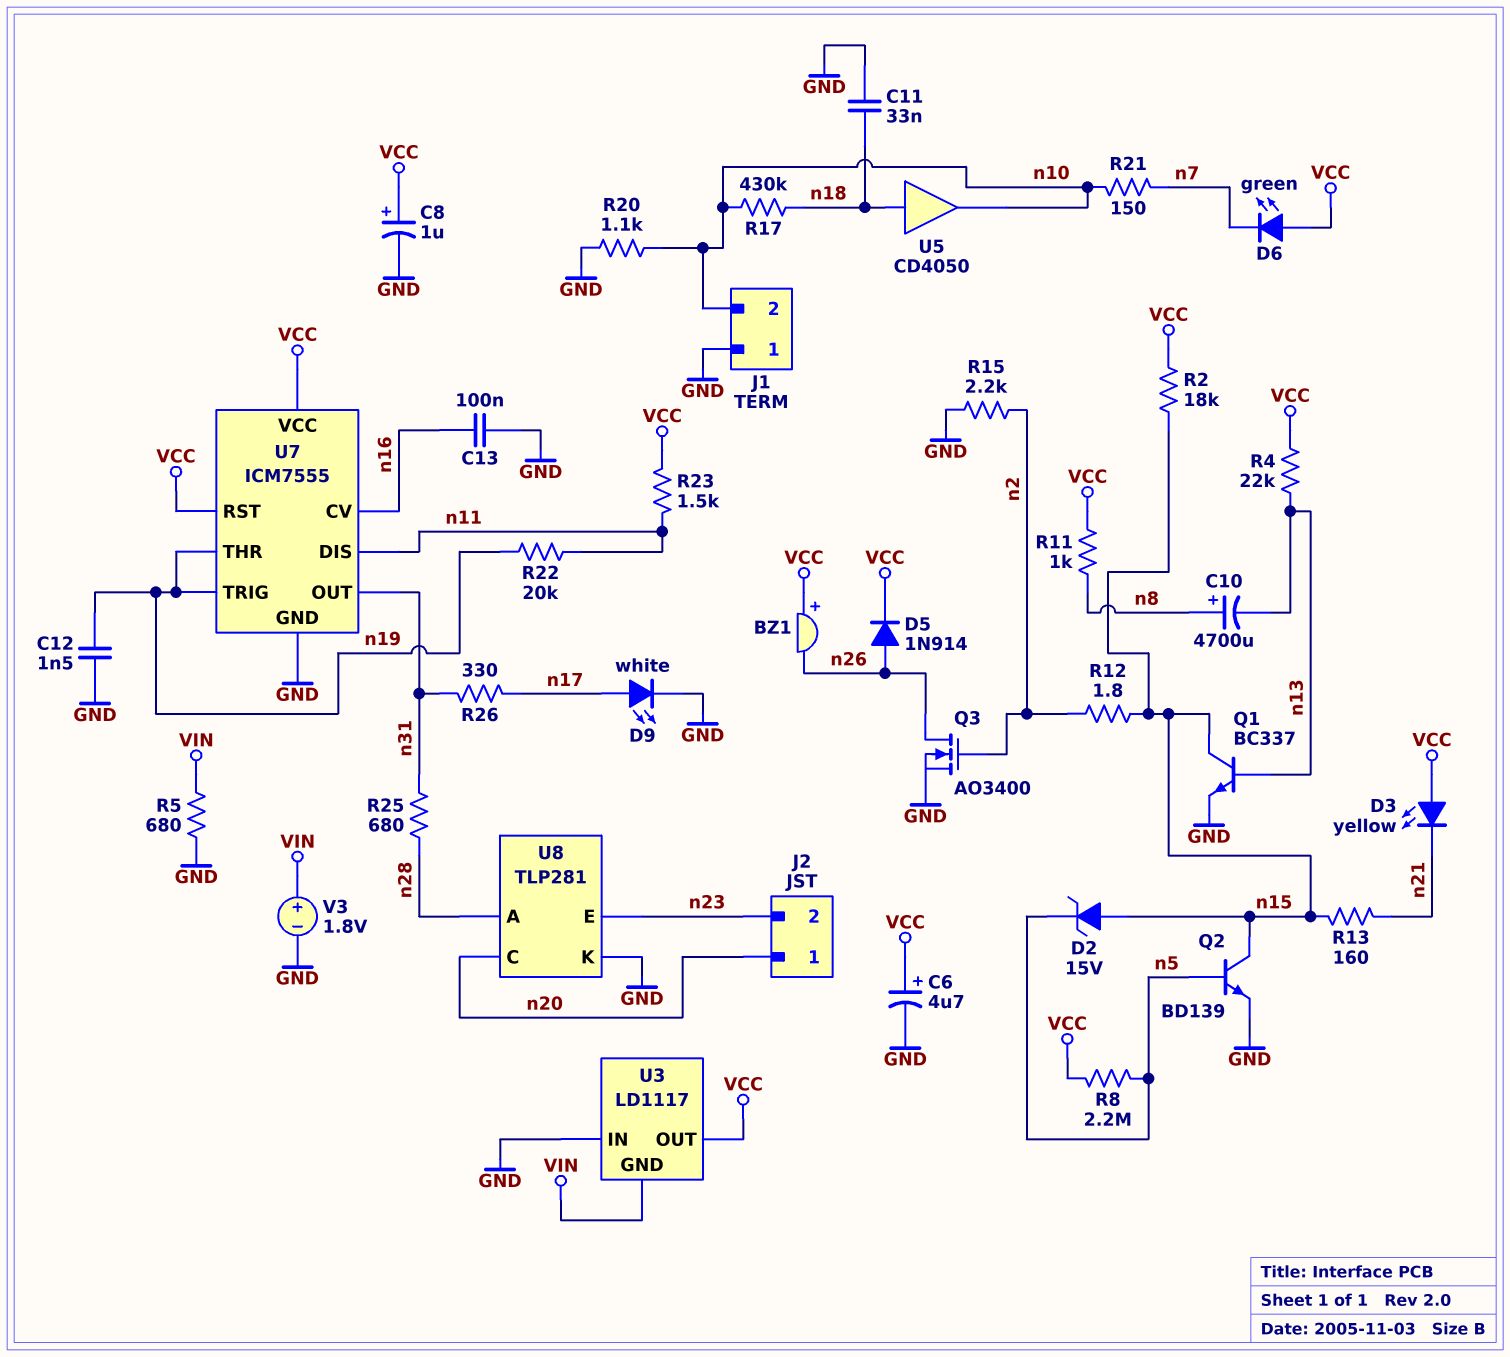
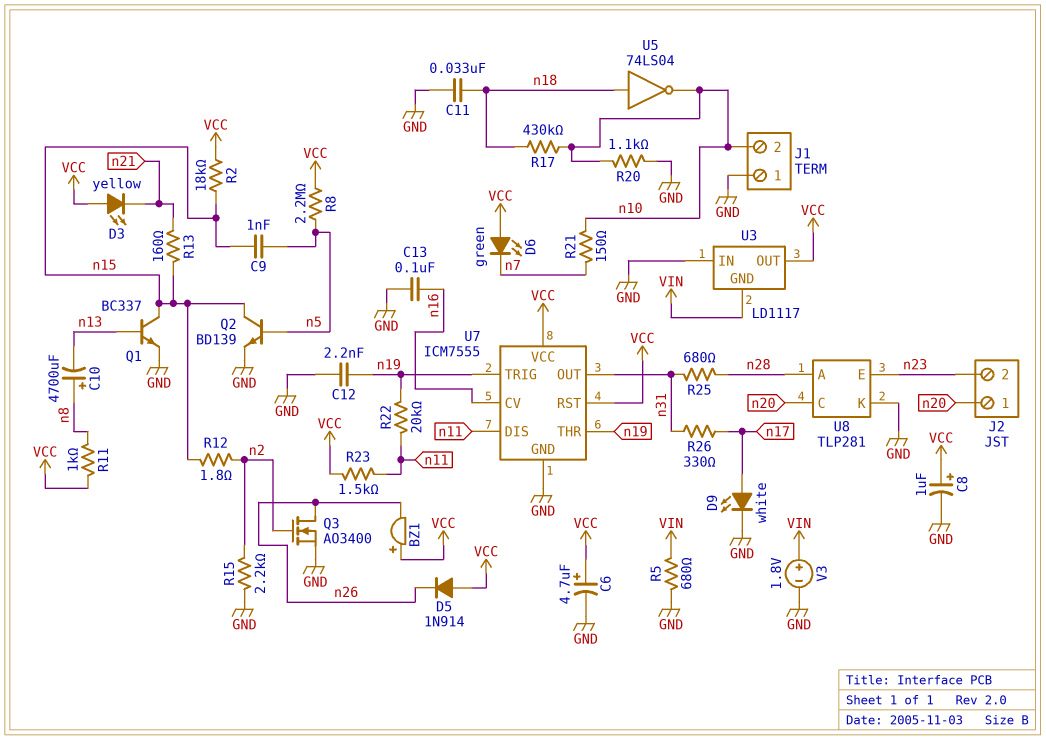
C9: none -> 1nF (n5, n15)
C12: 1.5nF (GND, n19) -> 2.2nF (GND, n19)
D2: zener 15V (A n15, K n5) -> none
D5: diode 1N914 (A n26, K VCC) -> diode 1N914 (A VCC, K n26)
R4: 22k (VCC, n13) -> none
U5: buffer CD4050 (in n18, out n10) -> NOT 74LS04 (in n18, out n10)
★ ★ ★ ★
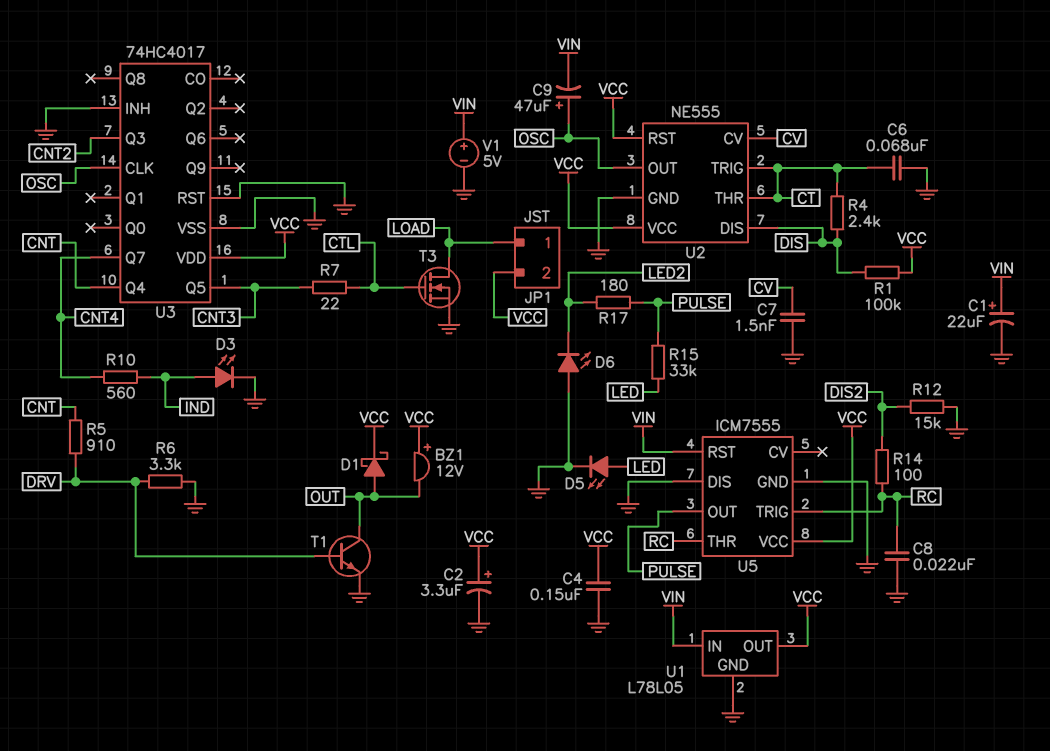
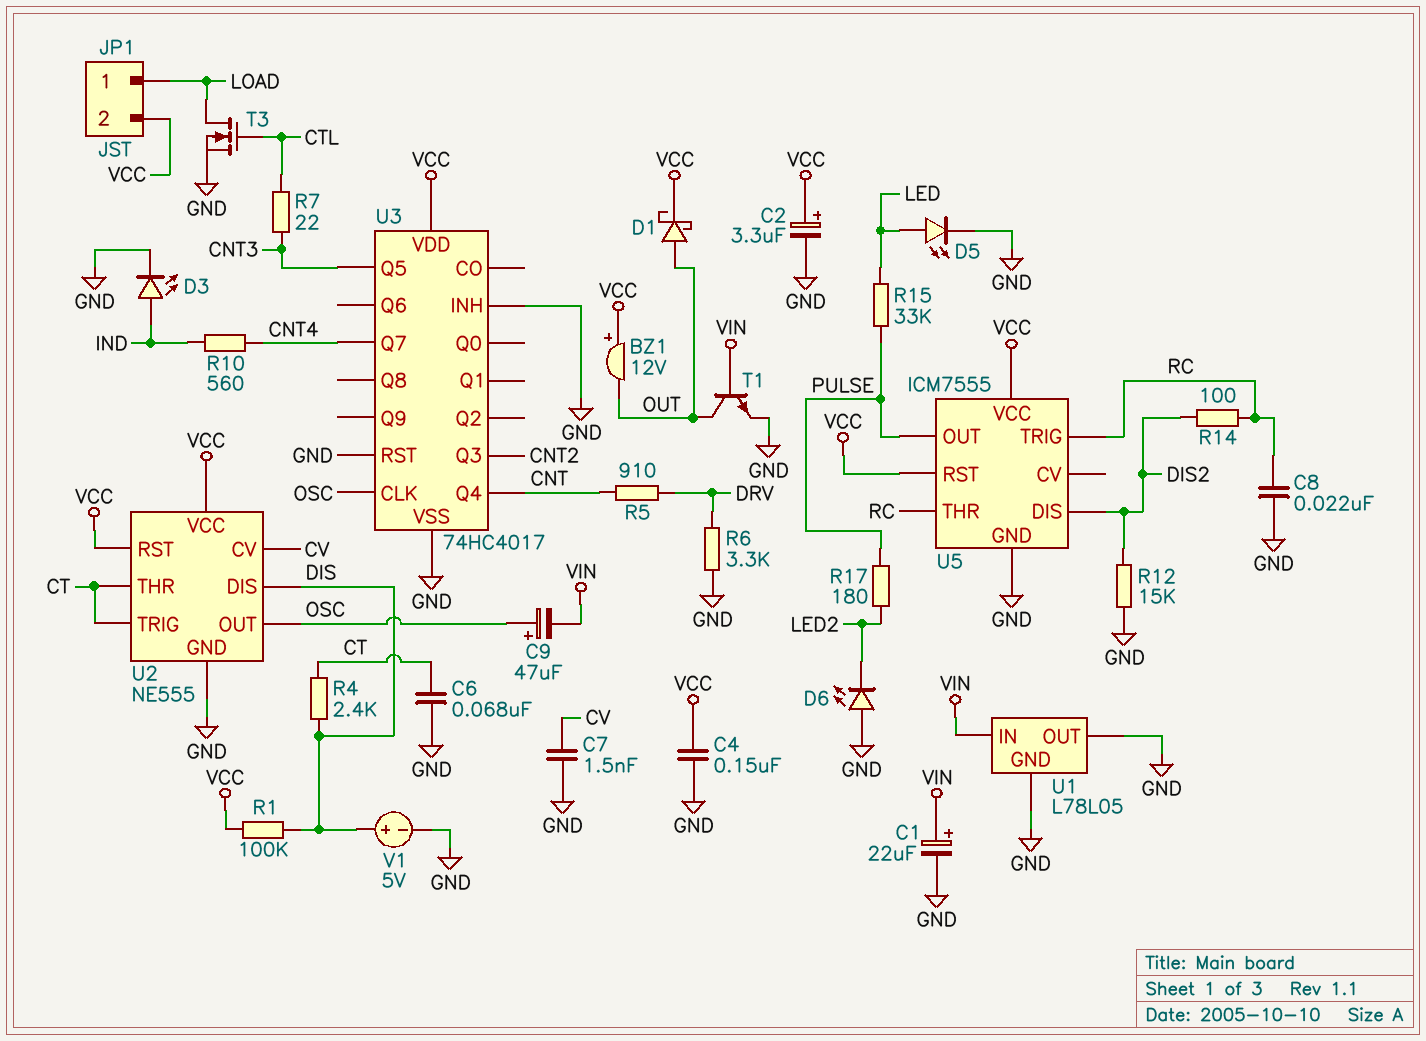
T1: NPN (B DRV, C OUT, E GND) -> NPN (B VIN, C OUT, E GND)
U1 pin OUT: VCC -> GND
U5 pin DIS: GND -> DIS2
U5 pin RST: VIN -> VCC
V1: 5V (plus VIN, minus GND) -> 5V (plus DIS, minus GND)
★ ★ ★ ★
**Activity:** In the lines above, spot each one that contains the word "none" and copy it.

**Response:**
C9: none -> 1nF (n5, n15)
D2: zener 15V (A n15, K n5) -> none
R4: 22k (VCC, n13) -> none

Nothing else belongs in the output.